● Required action: When you copy the entries, match them exactly and omit the pictures.

● Source data:

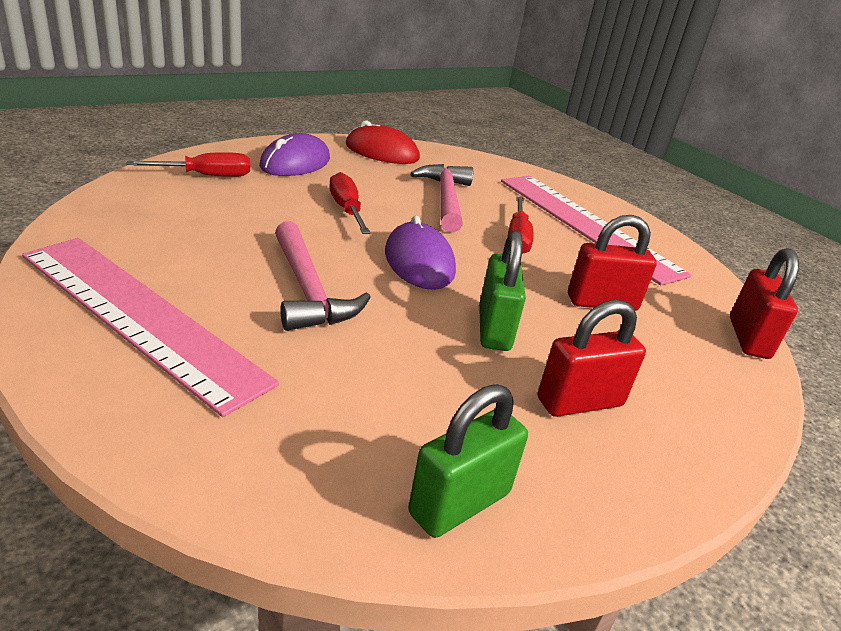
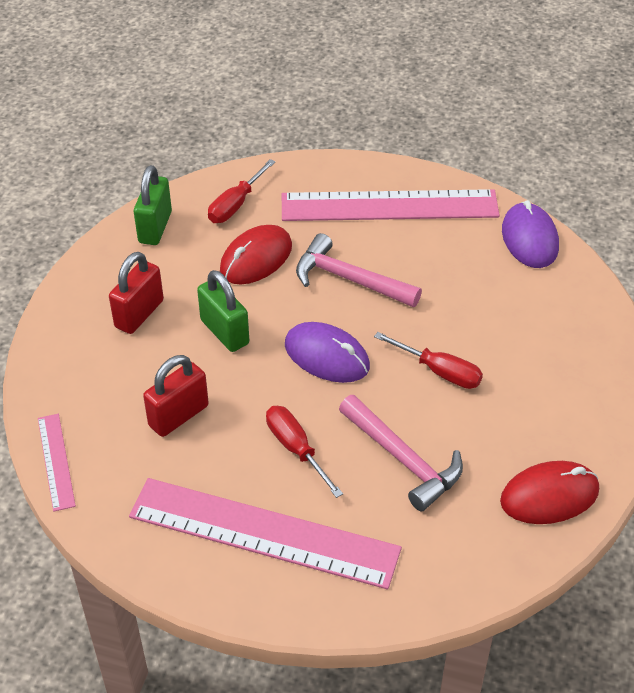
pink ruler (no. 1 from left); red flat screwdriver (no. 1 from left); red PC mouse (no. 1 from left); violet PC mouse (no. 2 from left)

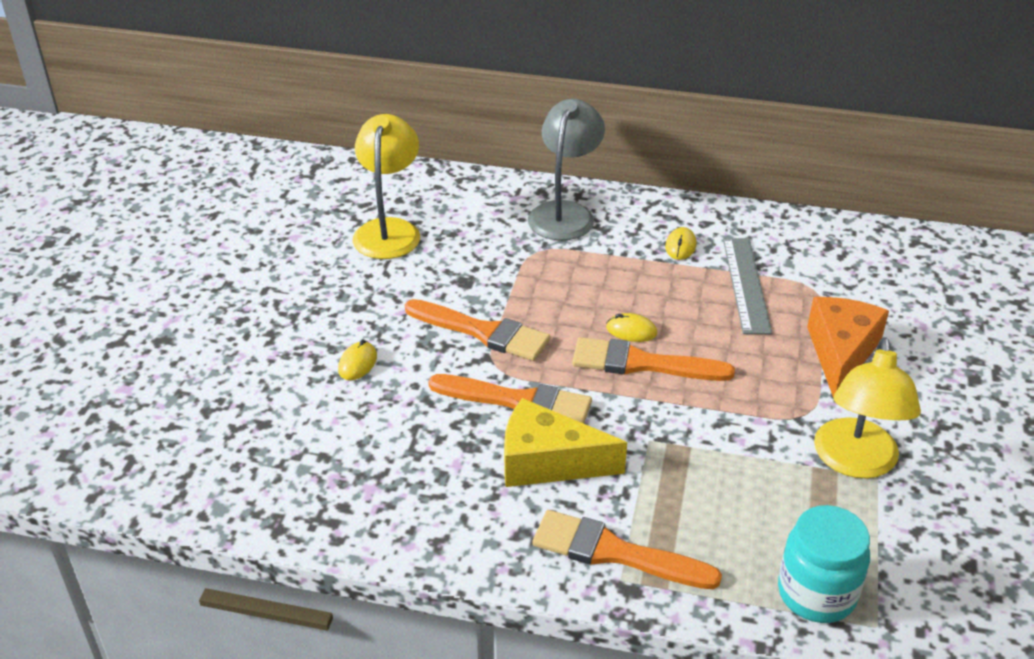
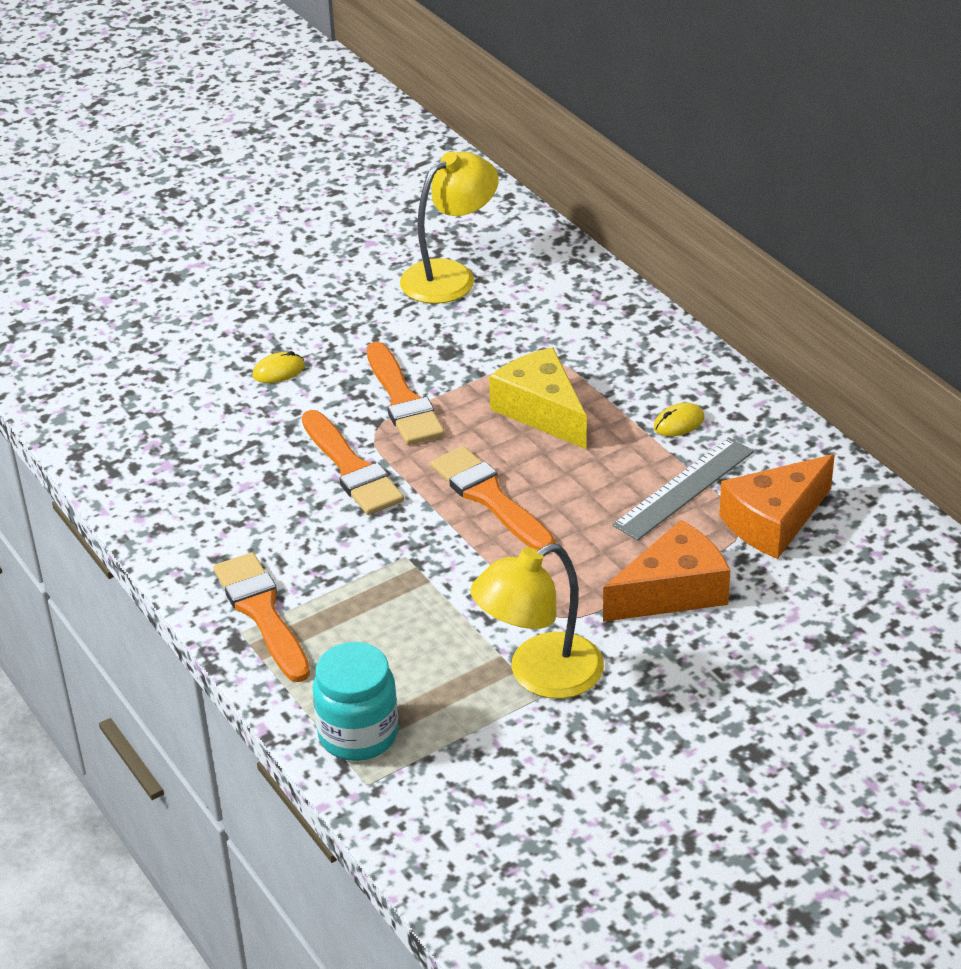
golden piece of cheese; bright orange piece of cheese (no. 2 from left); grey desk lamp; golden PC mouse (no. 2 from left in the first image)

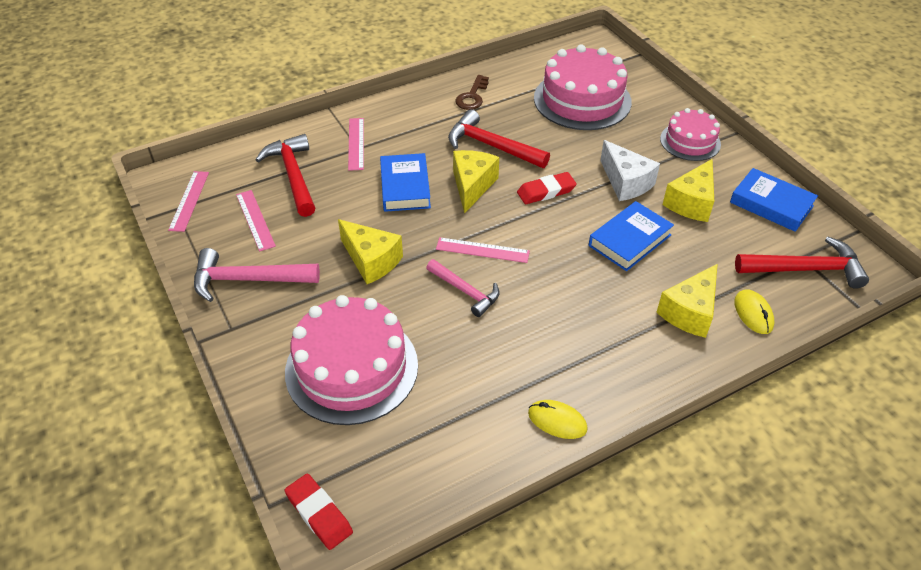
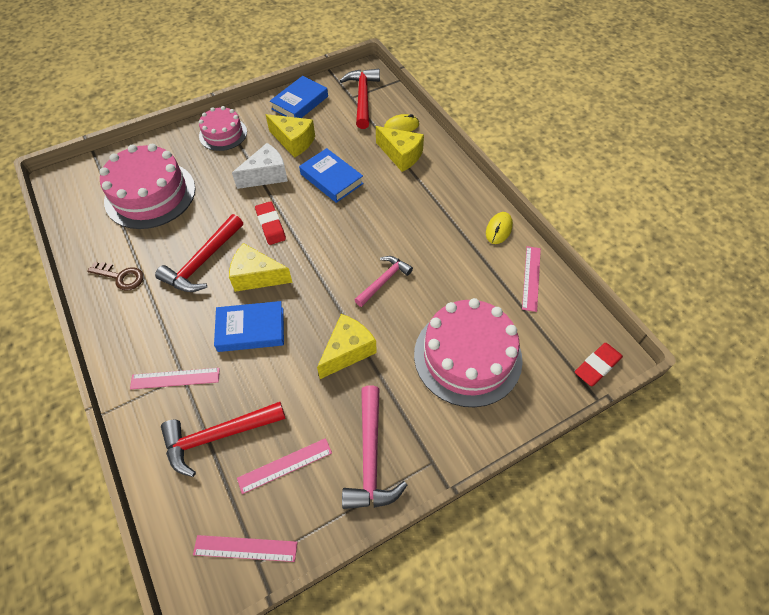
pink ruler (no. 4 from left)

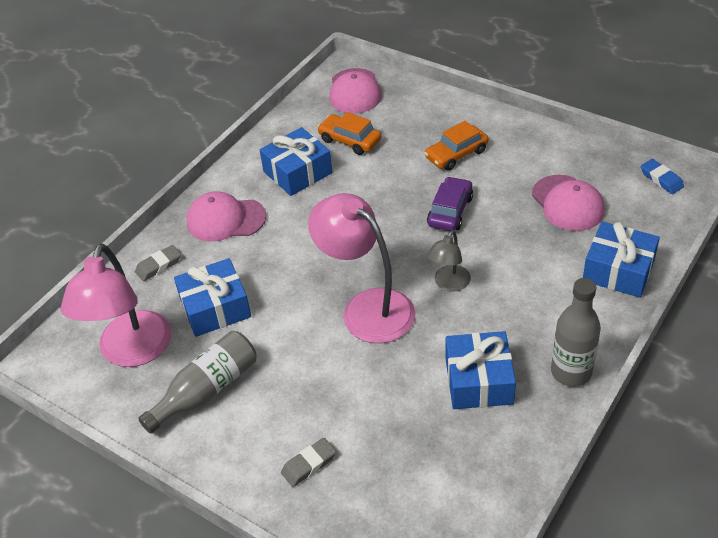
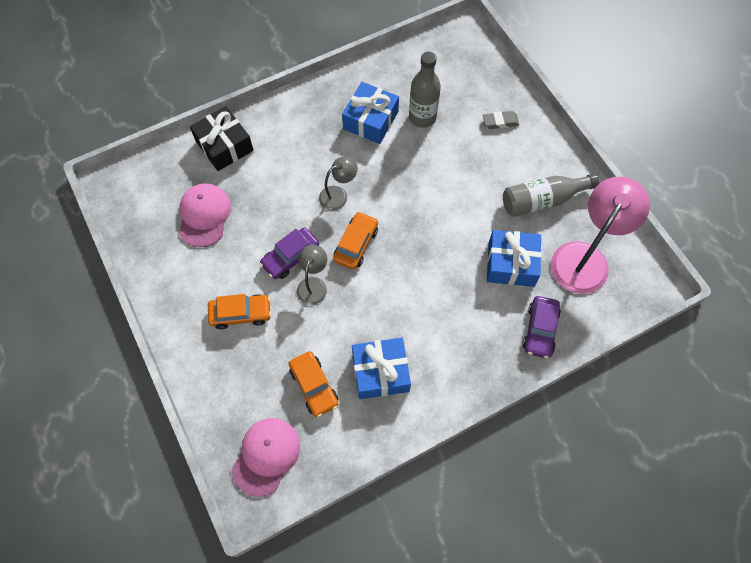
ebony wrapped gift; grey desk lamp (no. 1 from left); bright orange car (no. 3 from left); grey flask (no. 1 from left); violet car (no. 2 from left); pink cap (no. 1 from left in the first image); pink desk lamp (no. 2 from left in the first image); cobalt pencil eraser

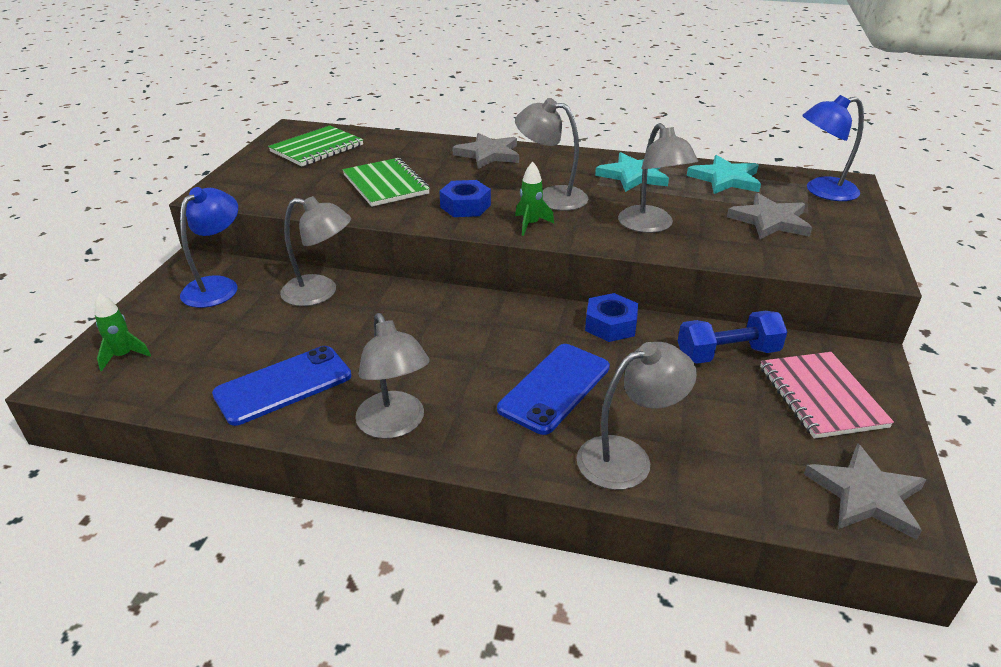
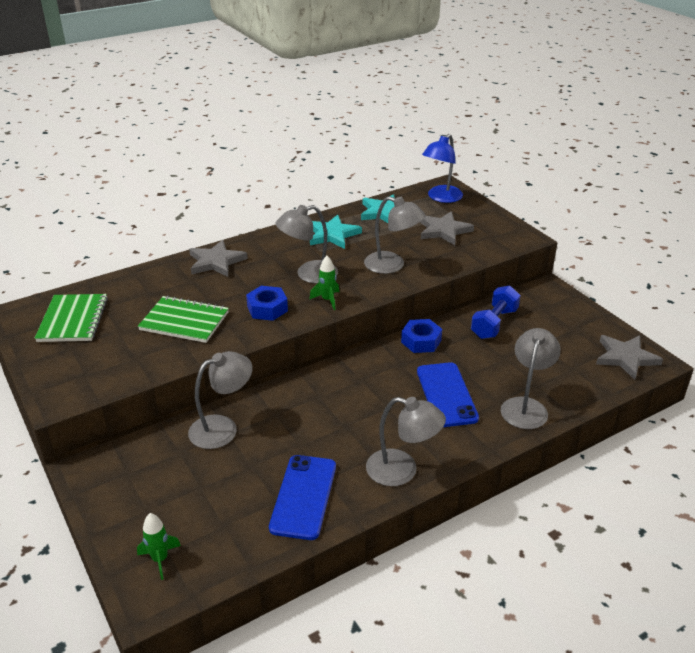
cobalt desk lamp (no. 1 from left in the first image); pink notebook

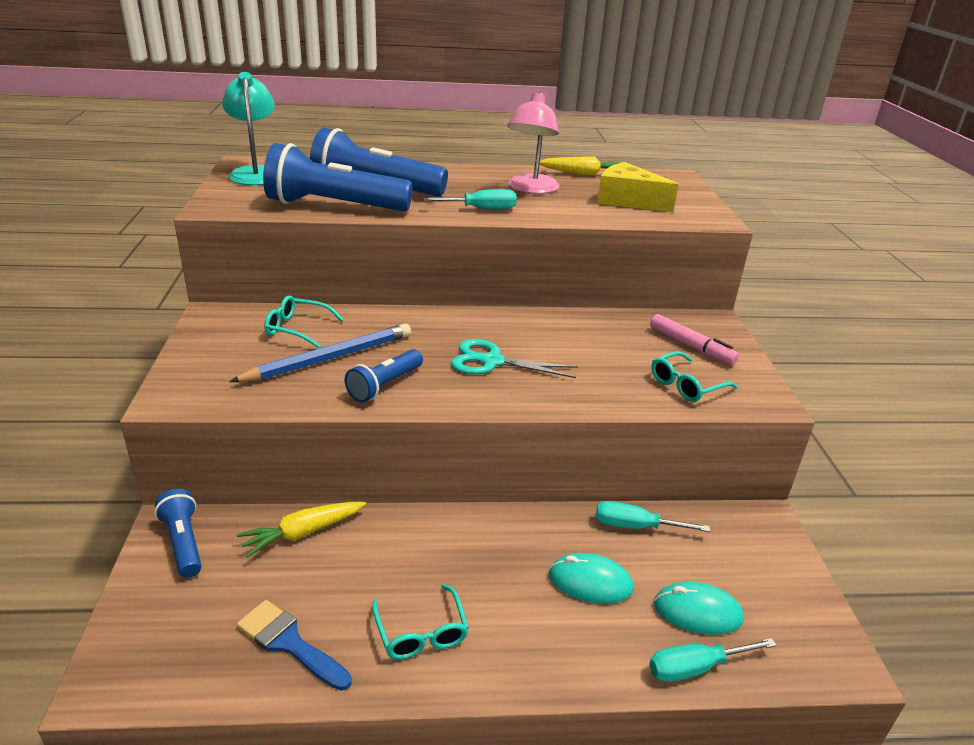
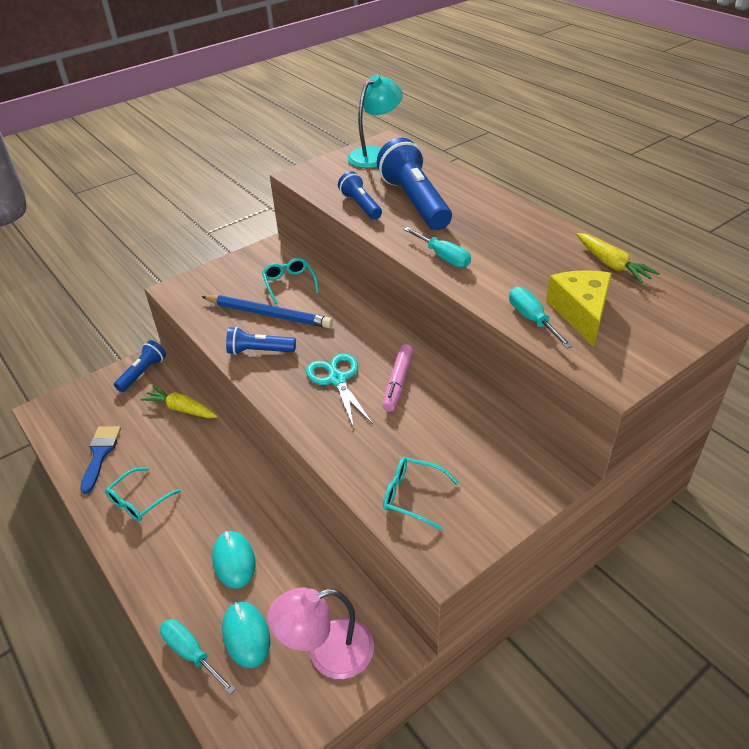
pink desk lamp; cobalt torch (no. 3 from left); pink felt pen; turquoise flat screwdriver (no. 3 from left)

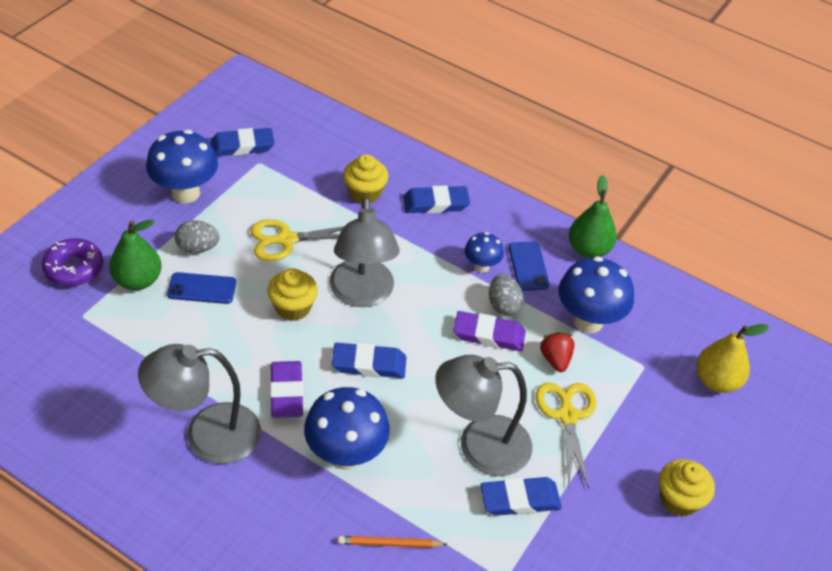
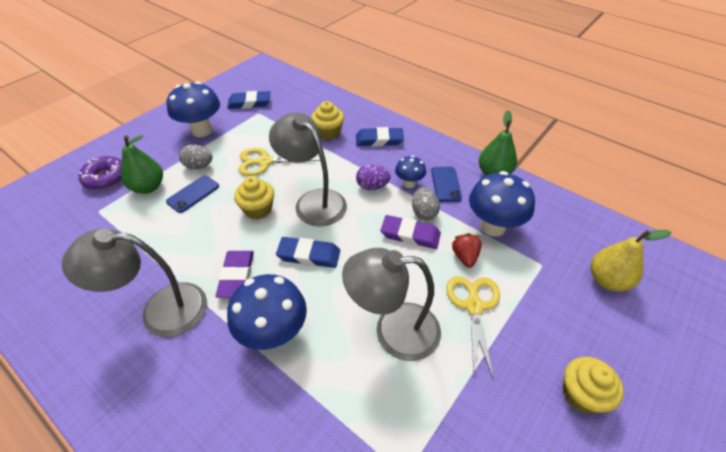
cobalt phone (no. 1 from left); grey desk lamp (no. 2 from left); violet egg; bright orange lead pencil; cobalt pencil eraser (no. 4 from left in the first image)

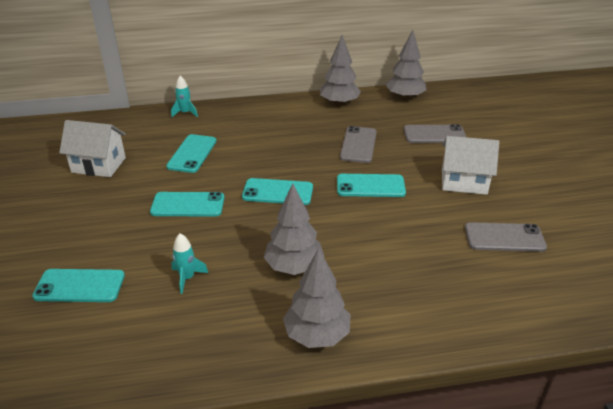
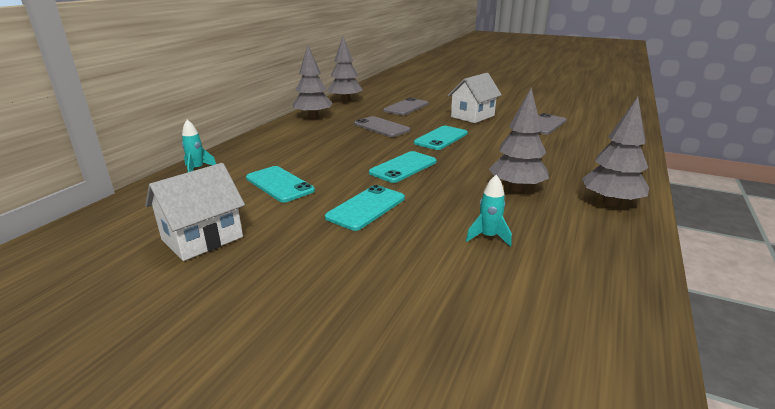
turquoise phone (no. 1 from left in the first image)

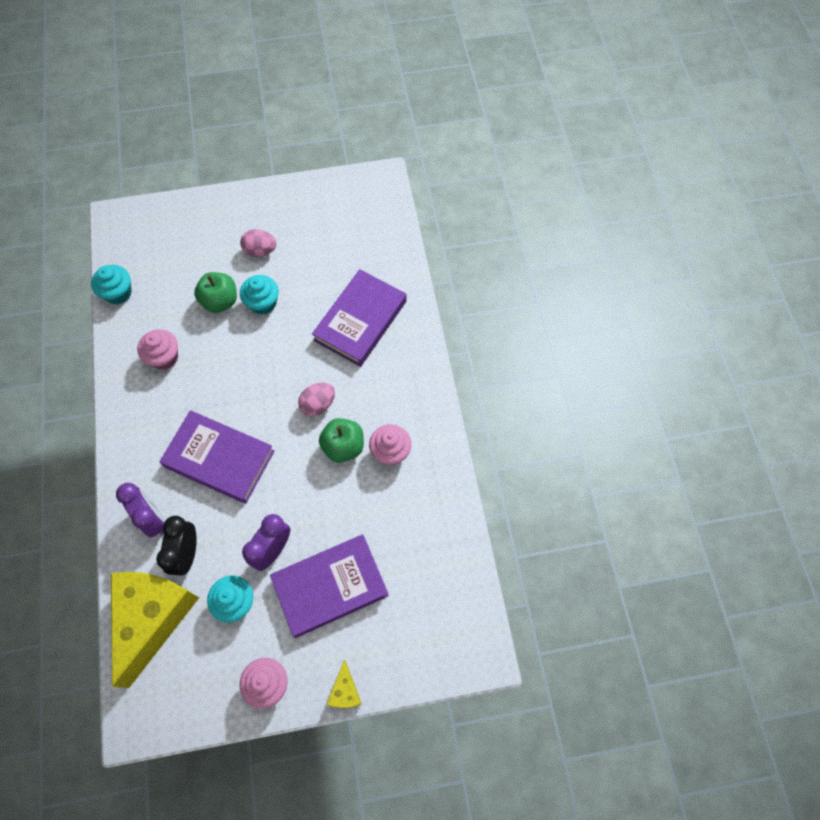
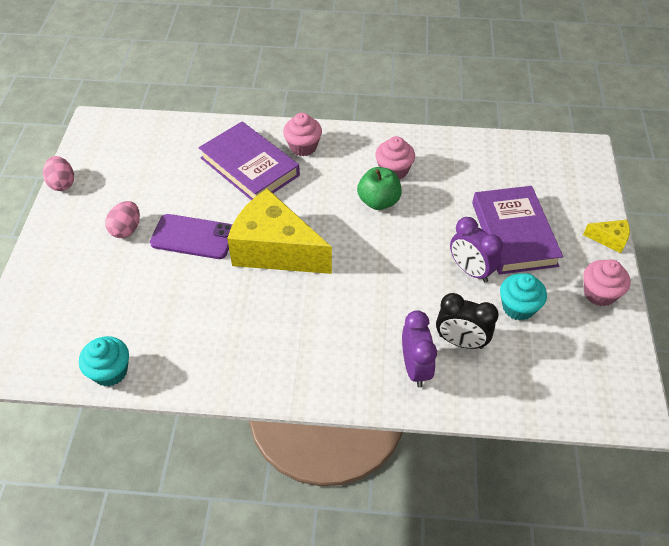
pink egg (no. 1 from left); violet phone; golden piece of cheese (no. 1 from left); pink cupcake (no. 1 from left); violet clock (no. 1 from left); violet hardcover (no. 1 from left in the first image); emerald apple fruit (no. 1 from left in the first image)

● Output for this exercise:
pink ruler (no. 1 from left); red flat screwdriver (no. 1 from left); red PC mouse (no. 1 from left); violet PC mouse (no. 2 from left)

golden piece of cheese; bright orange piece of cheese (no. 2 from left); grey desk lamp; golden PC mouse (no. 2 from left in the first image)

pink ruler (no. 4 from left)

ebony wrapped gift; grey desk lamp (no. 1 from left); bright orange car (no. 3 from left); grey flask (no. 1 from left); violet car (no. 2 from left); pink cap (no. 1 from left in the first image); pink desk lamp (no. 2 from left in the first image); cobalt pencil eraser

cobalt desk lamp (no. 1 from left in the first image); pink notebook

pink desk lamp; cobalt torch (no. 3 from left); pink felt pen; turquoise flat screwdriver (no. 3 from left)

cobalt phone (no. 1 from left); grey desk lamp (no. 2 from left); violet egg; bright orange lead pencil; cobalt pencil eraser (no. 4 from left in the first image)

turquoise phone (no. 1 from left in the first image)

pink egg (no. 1 from left); violet phone; golden piece of cheese (no. 1 from left); pink cupcake (no. 1 from left); violet clock (no. 1 from left); violet hardcover (no. 1 from left in the first image); emerald apple fruit (no. 1 from left in the first image)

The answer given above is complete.